Instructions to follow – Could you write out exactly, and only, the lines from the one containing "LINE: QRE1113 -> KY-033" through the last line of the data, leaving out all pictures?

Data –
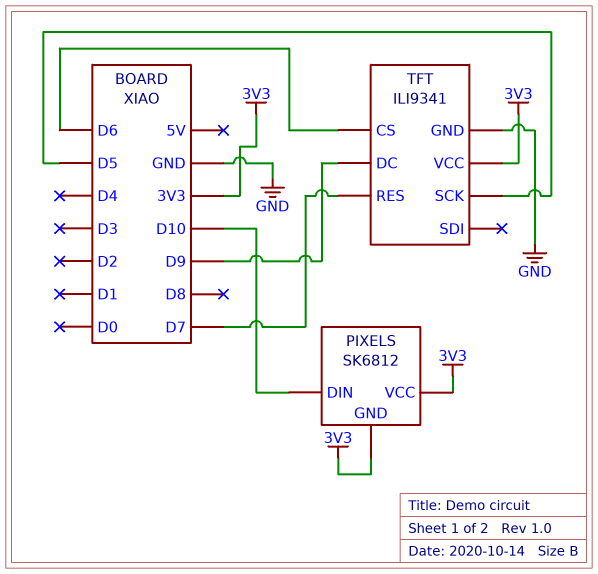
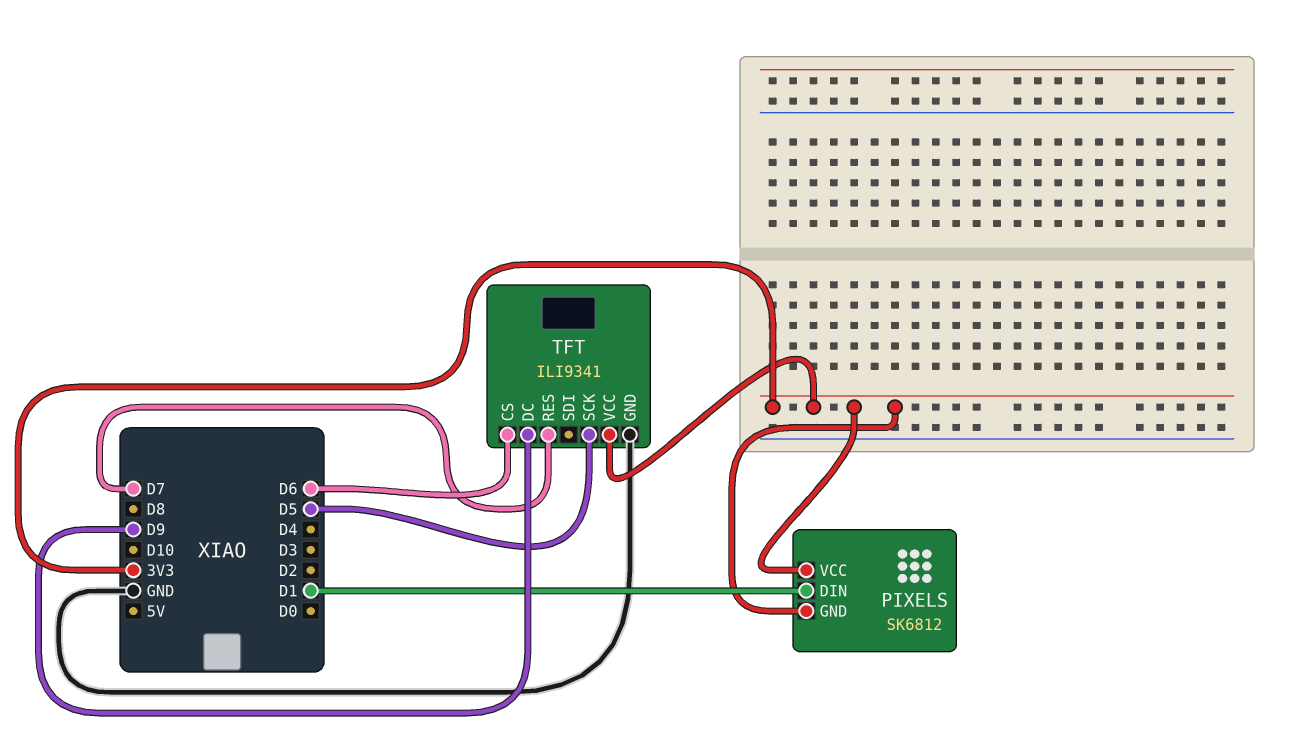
PIXELS pin DIN: D10 -> D1

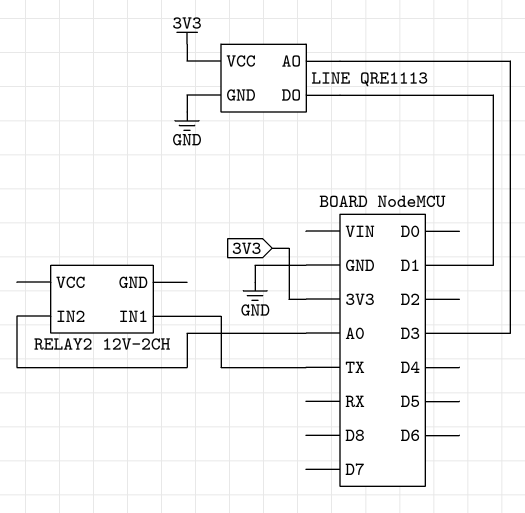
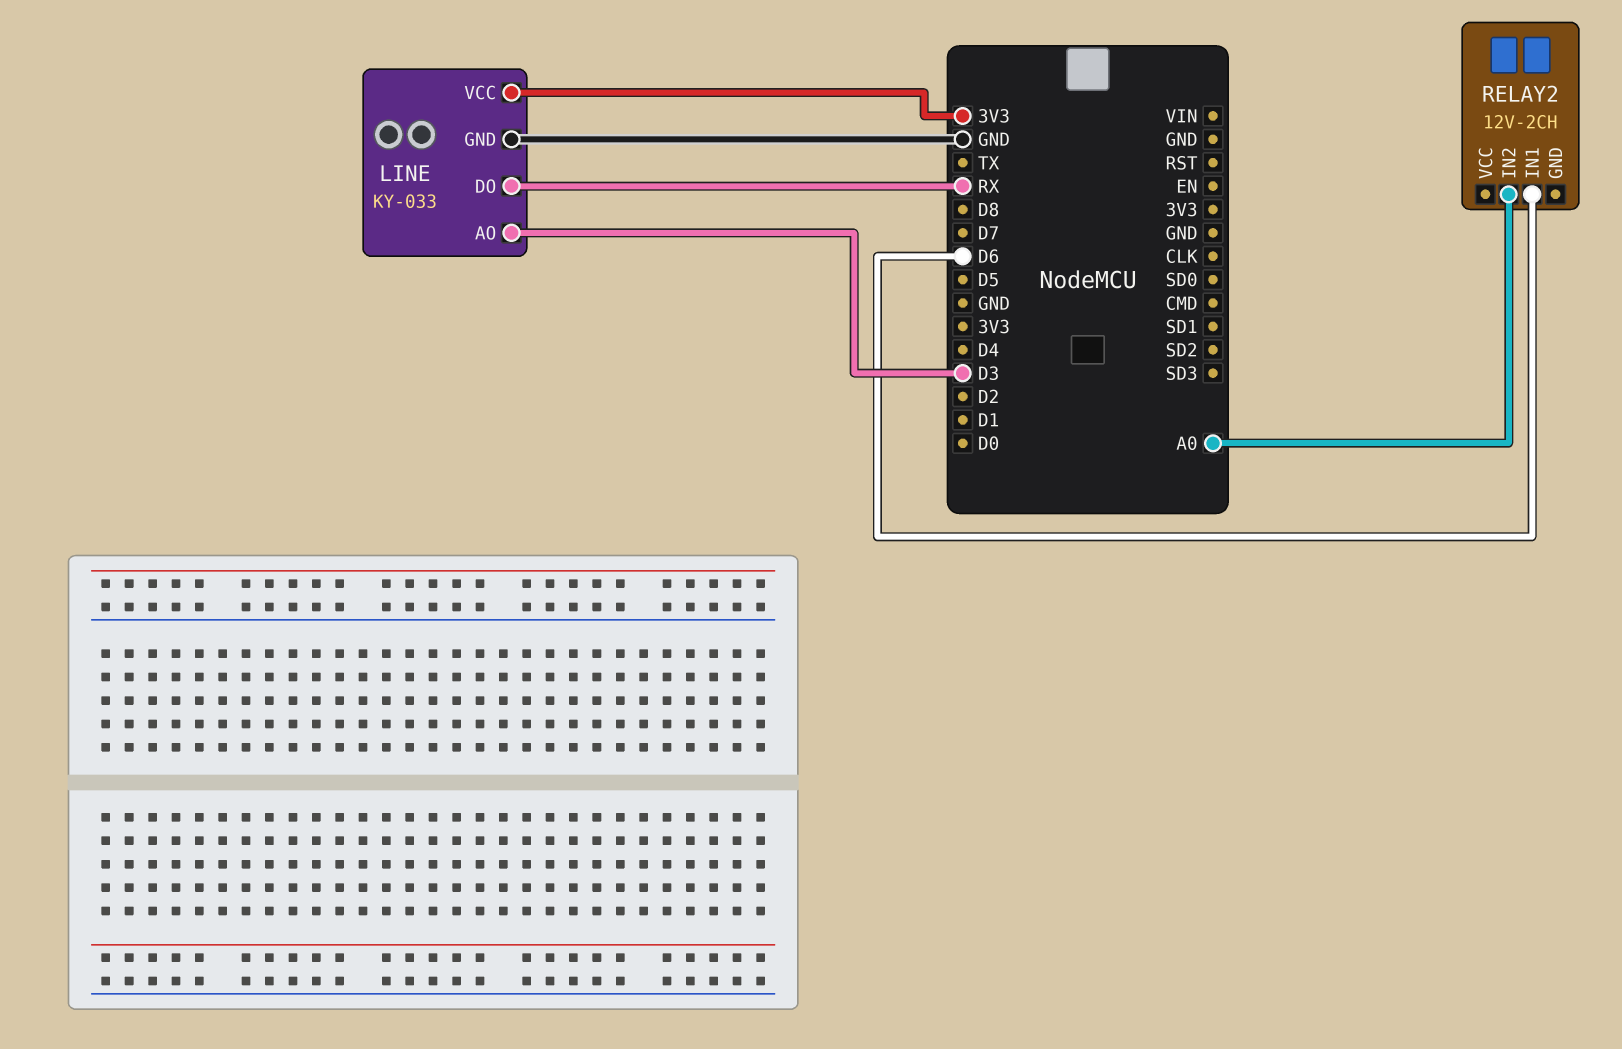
LINE: QRE1113 -> KY-033
LINE pin DO: D1 -> RX
RELAY2 pin IN1: TX -> D6

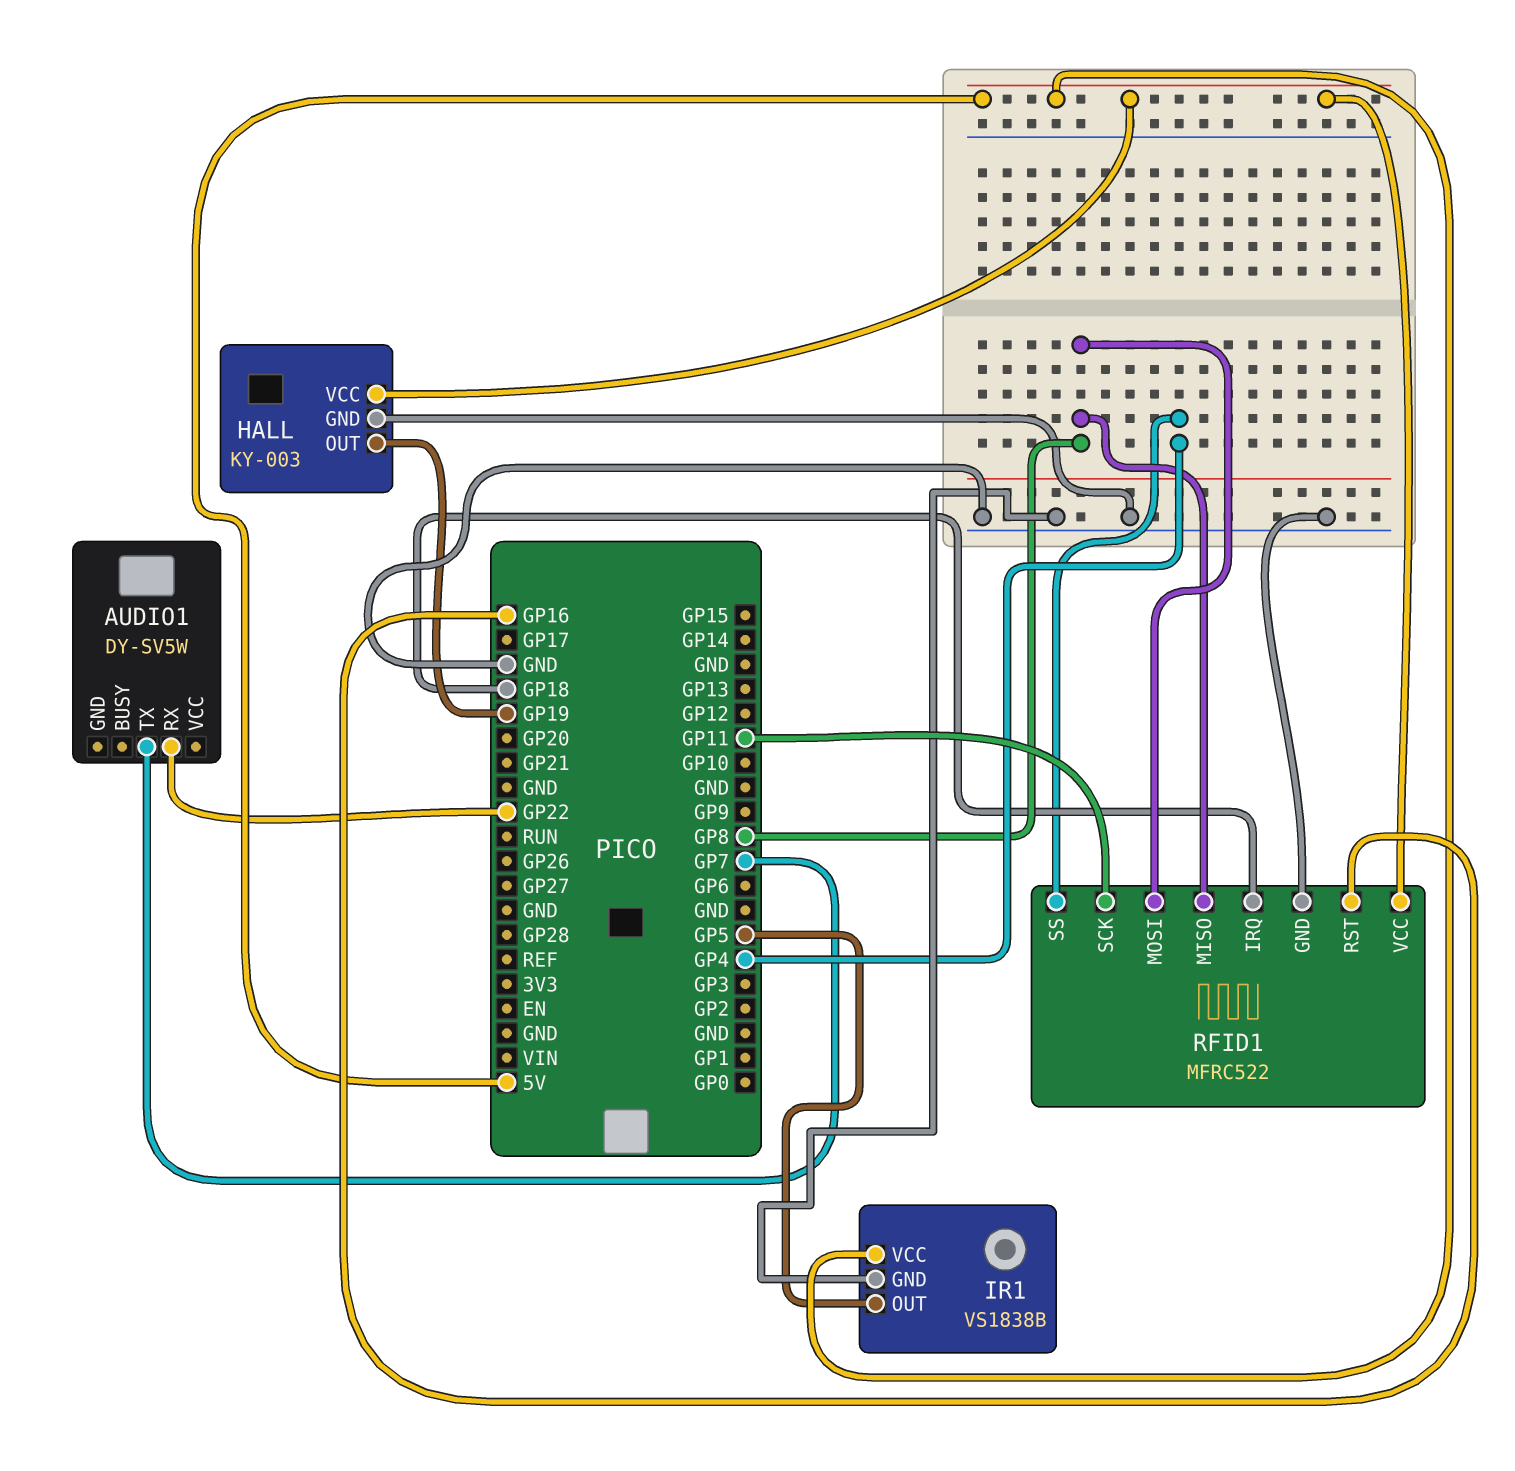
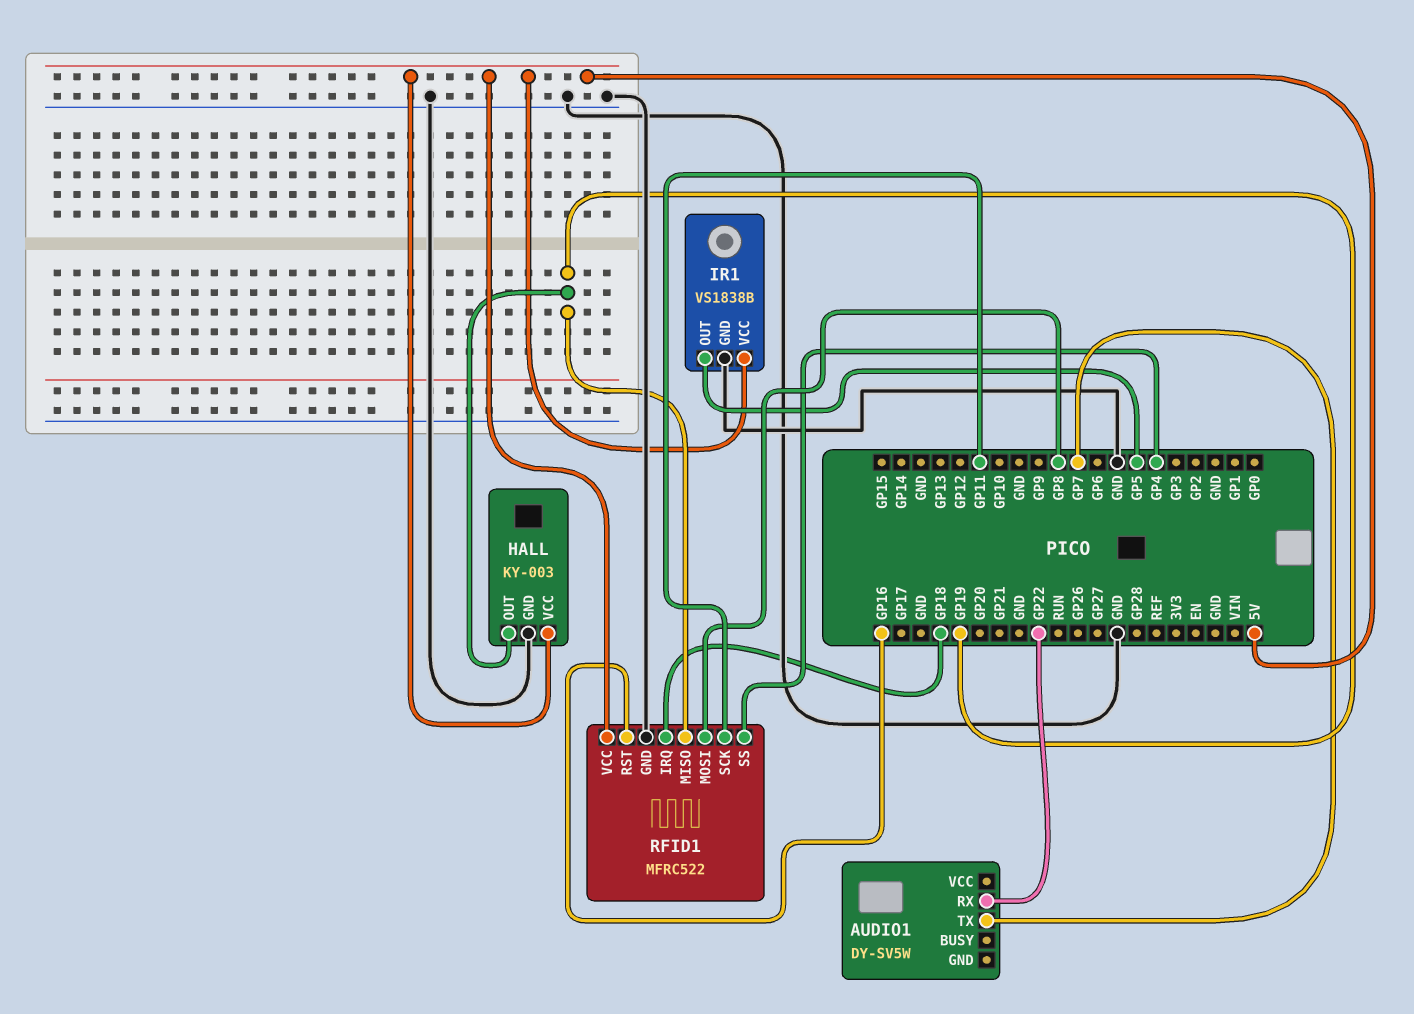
RFID1 pin MISO: GP8 -> GP19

Completed exercise –
LINE: QRE1113 -> KY-033
LINE pin DO: D1 -> RX
RELAY2 pin IN1: TX -> D6

RFID1 pin MISO: GP8 -> GP19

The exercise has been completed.